WHAT TO WORK ON |
Repeat only the lines below from the one that contains "white cheese: 7 -> 5" through the final line, exactly. Omit pictures.

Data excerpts
════════════════════

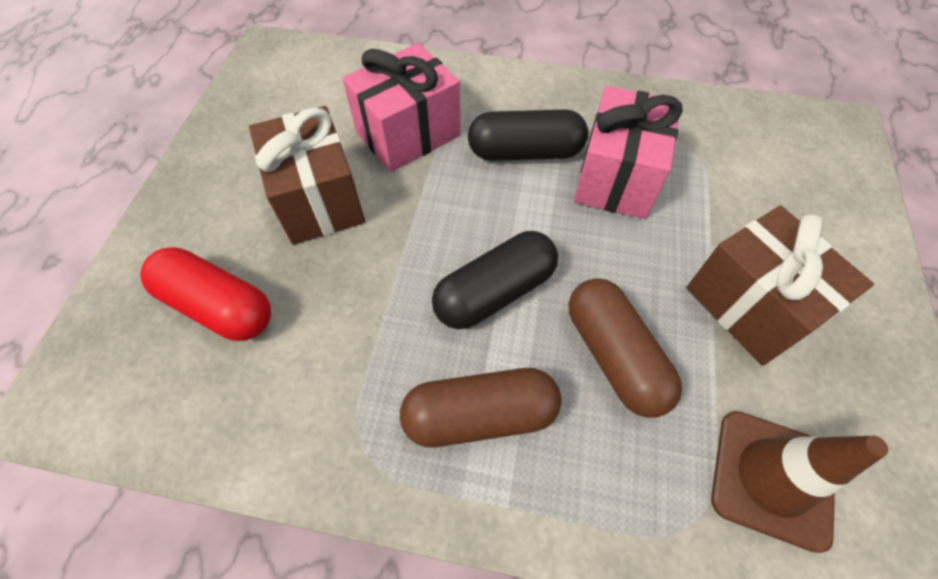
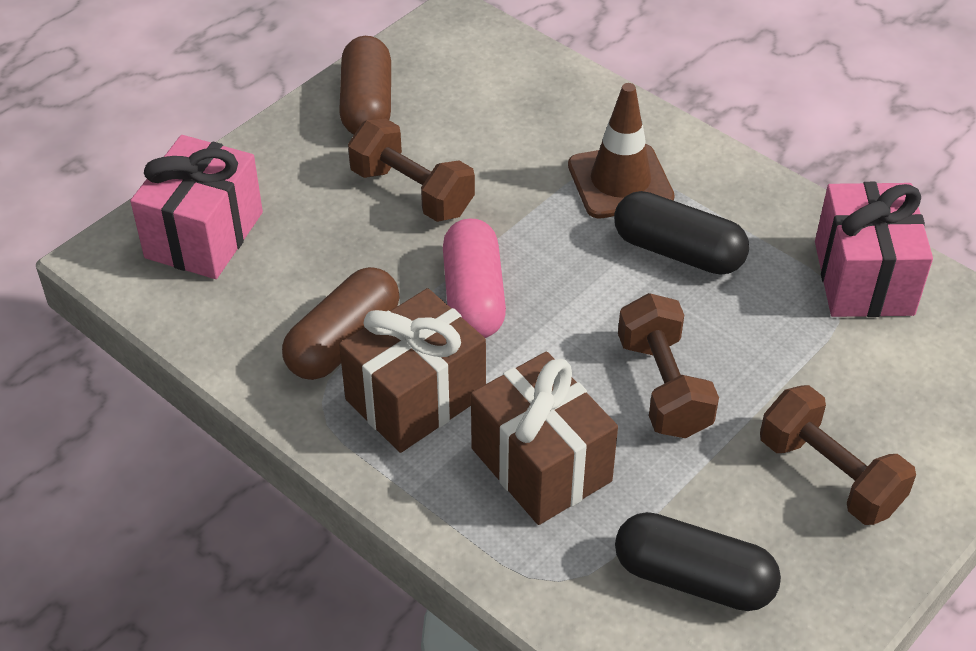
brown dumbbell: 0 -> 3
pink capsule: 0 -> 1
red capsule: 1 -> 0

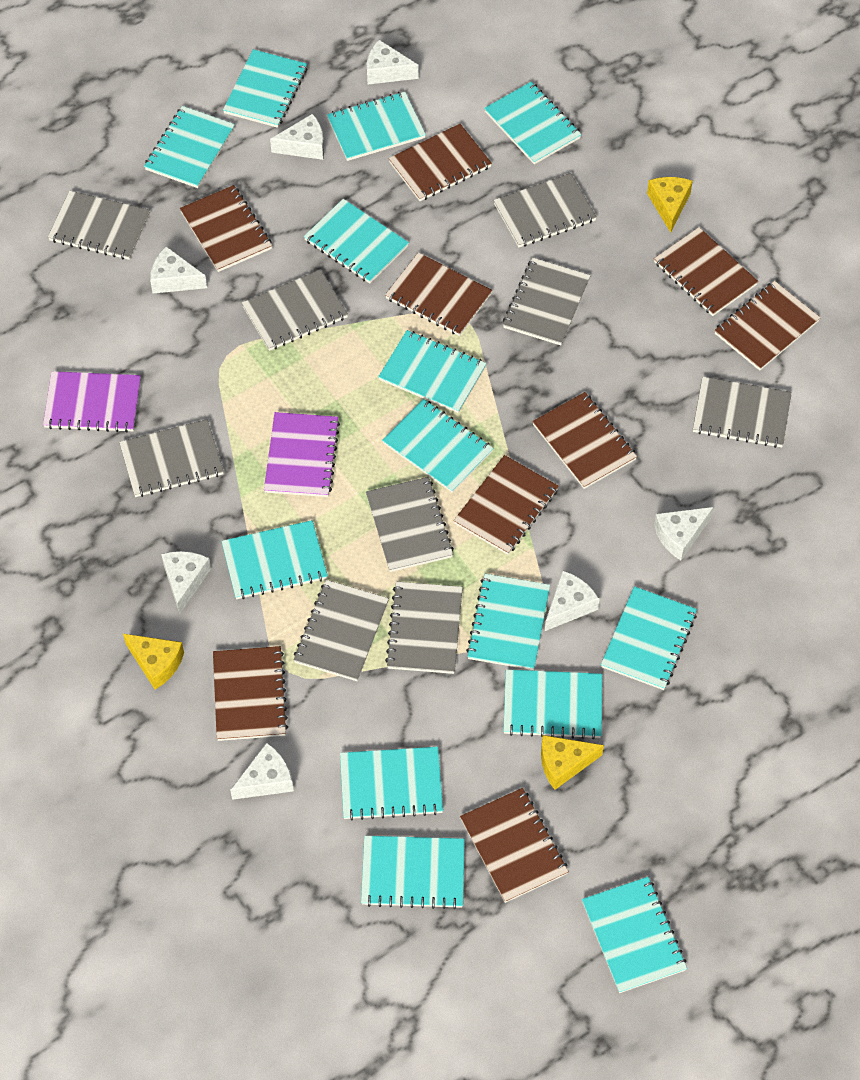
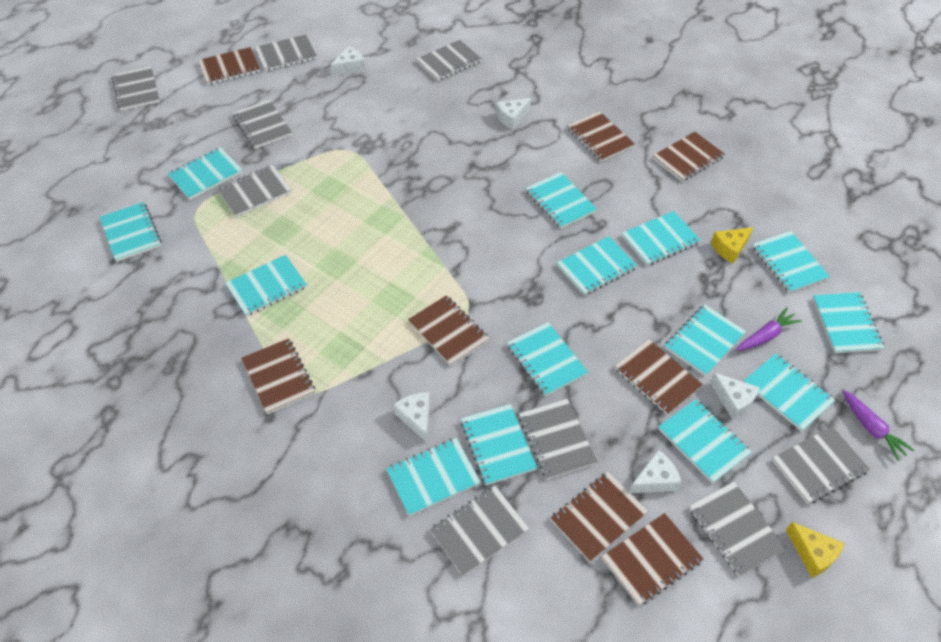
brown notebook: 9 -> 8
purple carrot: 0 -> 2
purple notebook: 2 -> 0
white cheese: 7 -> 5
yellow cheese: 3 -> 2

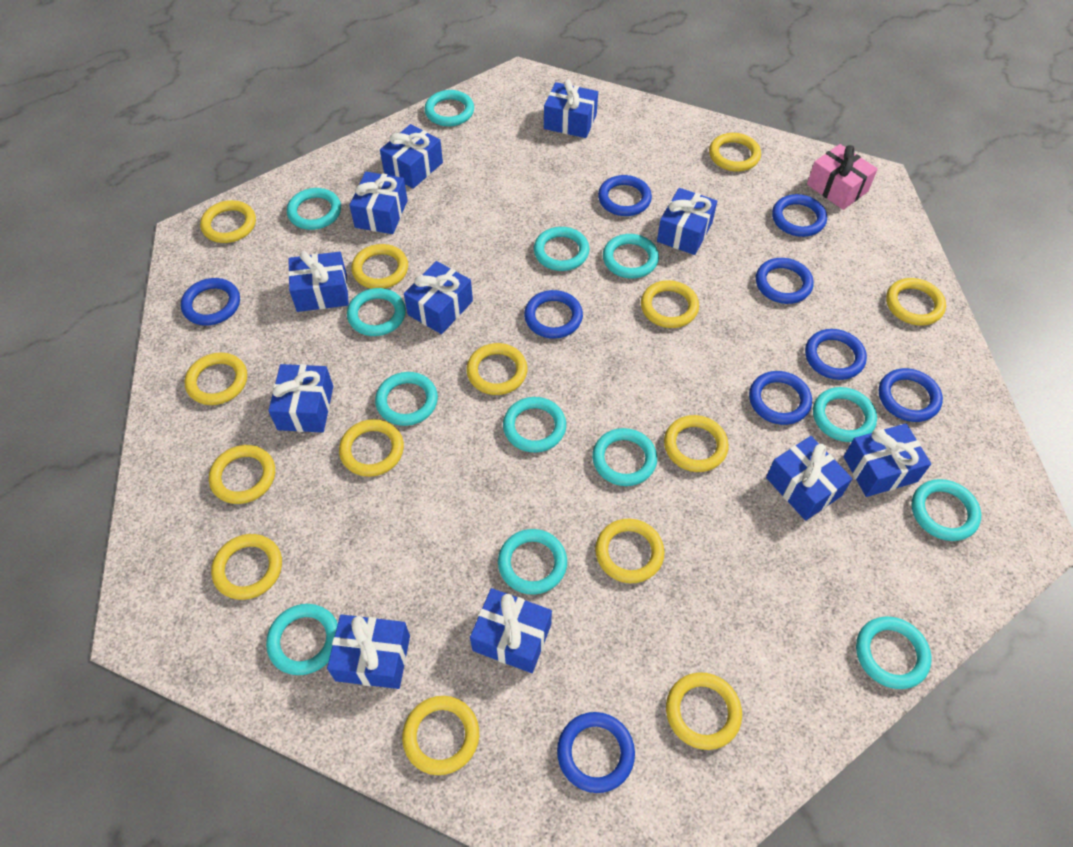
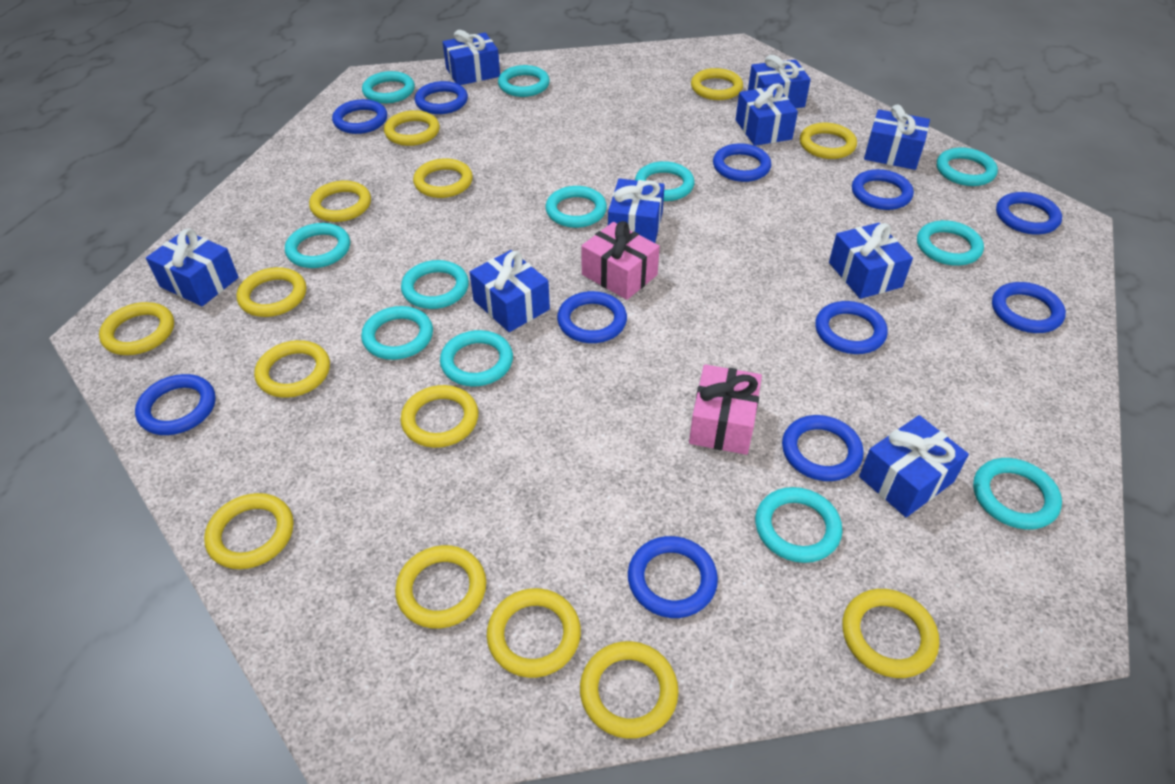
blue gift: 11 -> 9
blue ring: 9 -> 11
pink gift: 1 -> 2
turquoise ring: 13 -> 12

════════════════════

RESULT FOR THIS TASK |
white cheese: 7 -> 5
yellow cheese: 3 -> 2

blue gift: 11 -> 9
blue ring: 9 -> 11
pink gift: 1 -> 2
turquoise ring: 13 -> 12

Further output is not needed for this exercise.